**WORK TASK:** Within the records below, find each line with the word "width" and copy it out.

**SOURCE MATERIAL:**

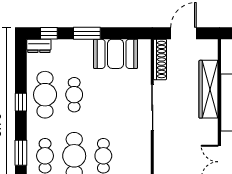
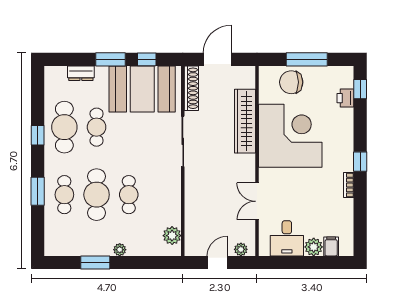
window: (49, 33) -> (147, 59), moved
dresser: (39, 46) -> (81, 73), moved
booth: (116, 54) -> (142, 89), width x1.36, depth x1.42

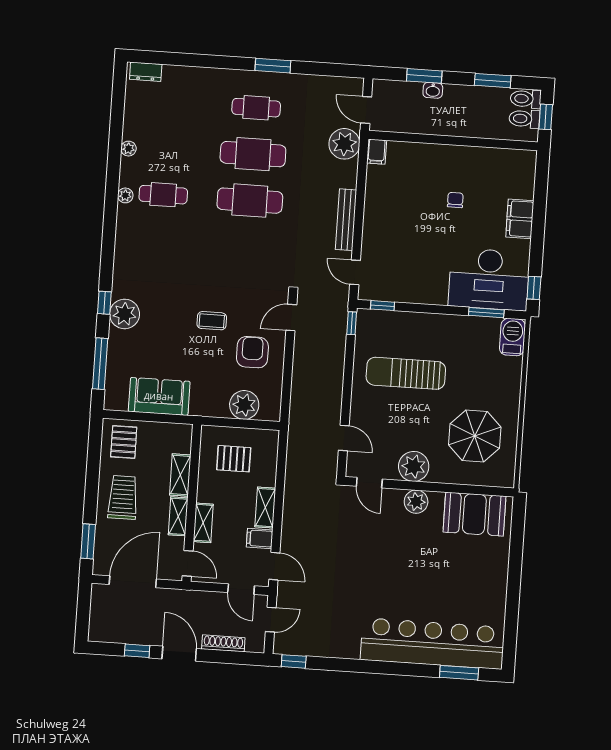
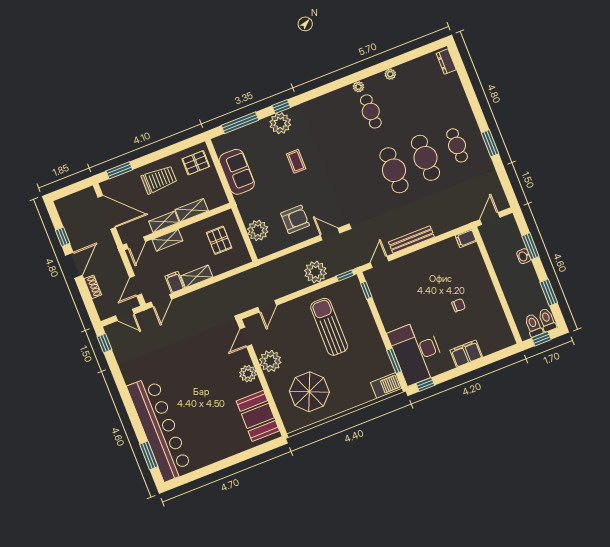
plant: (344, 144) -> (315, 272), moved
coffee table: (212, 321) -> (296, 161), moved
shoe rack: (223, 643) -> (93, 287), width x0.70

**EXPECTED OUTPUT:**
booth: (116, 54) -> (142, 89), width x1.36, depth x1.42
shoe rack: (223, 643) -> (93, 287), width x0.70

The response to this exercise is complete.